═════ PROVIDED ENTRIES ═════

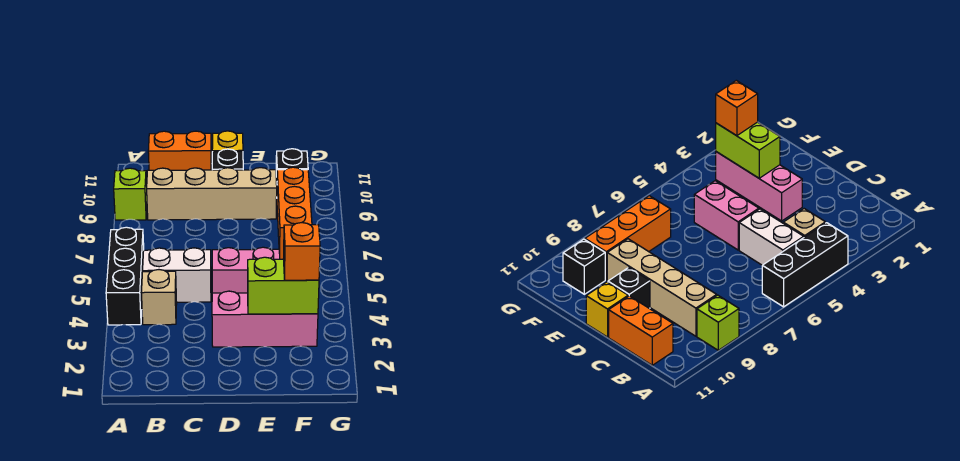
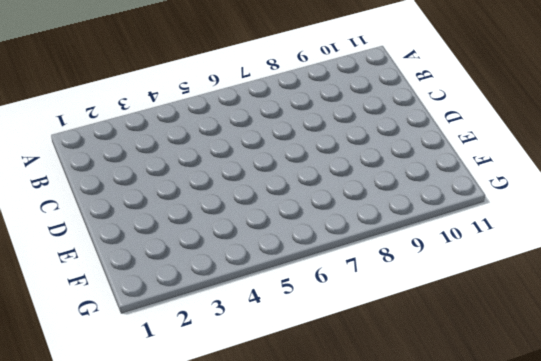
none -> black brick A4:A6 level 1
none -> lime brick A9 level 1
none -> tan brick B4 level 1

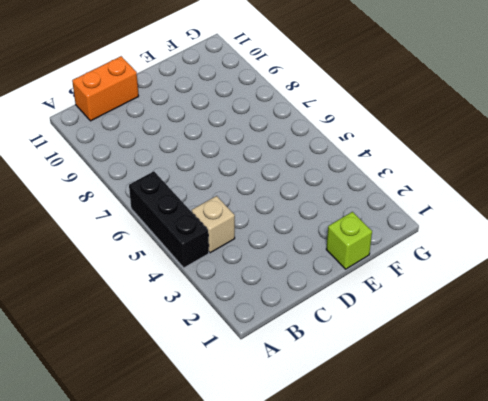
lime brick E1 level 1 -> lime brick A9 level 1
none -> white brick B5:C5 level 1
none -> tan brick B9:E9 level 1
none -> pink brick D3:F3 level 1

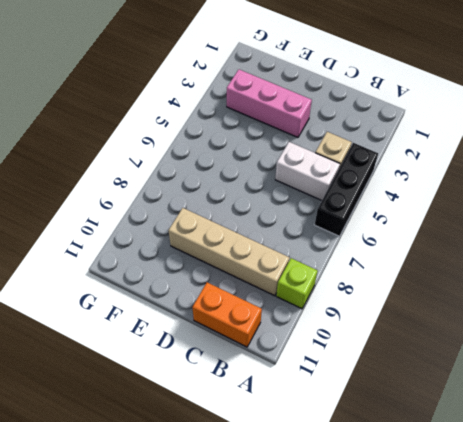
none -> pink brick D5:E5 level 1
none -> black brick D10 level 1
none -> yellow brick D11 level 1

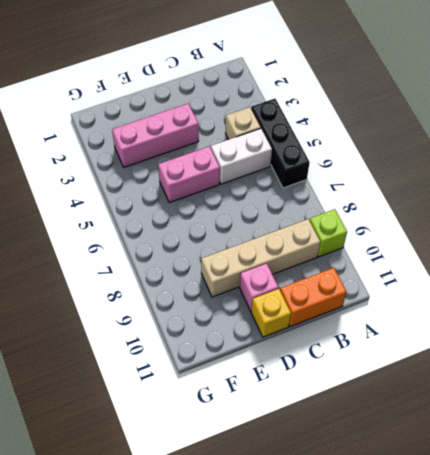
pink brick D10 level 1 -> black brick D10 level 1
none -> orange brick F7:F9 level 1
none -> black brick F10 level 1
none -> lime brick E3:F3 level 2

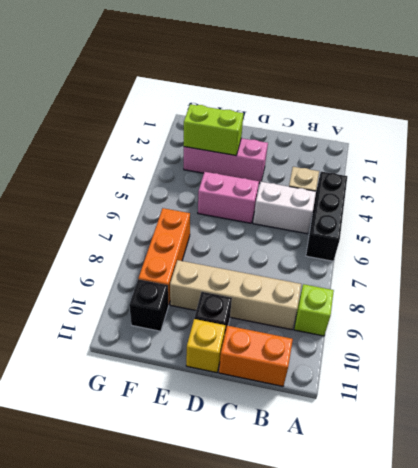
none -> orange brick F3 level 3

═════

**PROBLEM TO SOLVE**
Pictures stay out; everything else in the listing above gets restated word for word.

**RESULT BELOW**
none -> black brick A4:A6 level 1
none -> lime brick A9 level 1
none -> tan brick B4 level 1

lime brick E1 level 1 -> lime brick A9 level 1
none -> white brick B5:C5 level 1
none -> tan brick B9:E9 level 1
none -> pink brick D3:F3 level 1

none -> pink brick D5:E5 level 1
none -> black brick D10 level 1
none -> yellow brick D11 level 1

pink brick D10 level 1 -> black brick D10 level 1
none -> orange brick F7:F9 level 1
none -> black brick F10 level 1
none -> lime brick E3:F3 level 2

none -> orange brick F3 level 3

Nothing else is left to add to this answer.